**What you need to do**
Which lines in the data below contain the word "none"? Return each of them.

**Data**
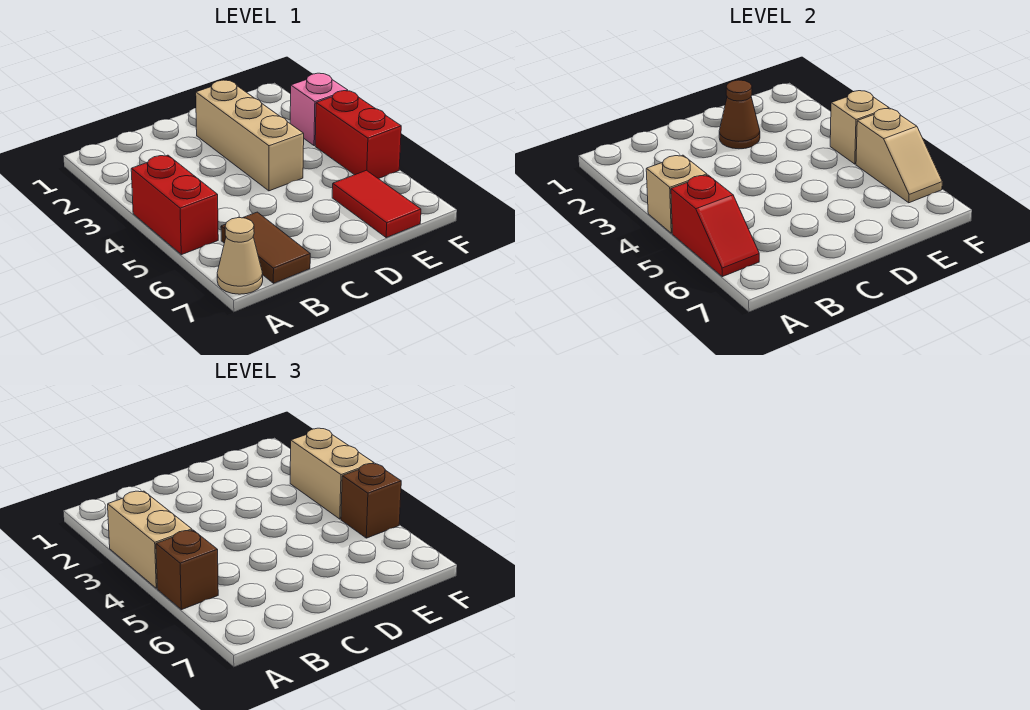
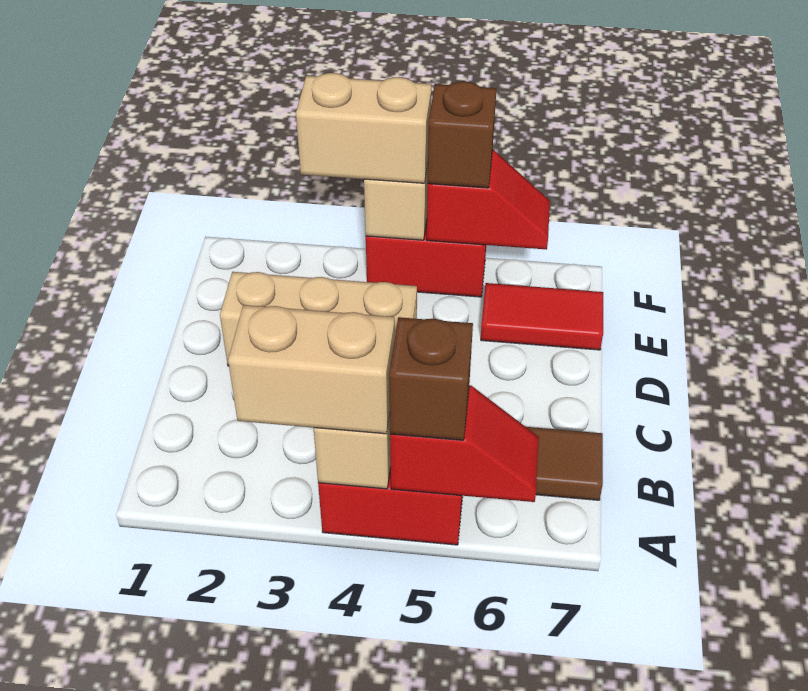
tan cone A7 level 1 -> none
brown cone D2 level 2 -> none
pink brick F3 level 1 -> none
tan slope F5:F6 level 2 top 5 -> red slope F5:F6 level 2 top 5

**Exercise solution**
tan cone A7 level 1 -> none
brown cone D2 level 2 -> none
pink brick F3 level 1 -> none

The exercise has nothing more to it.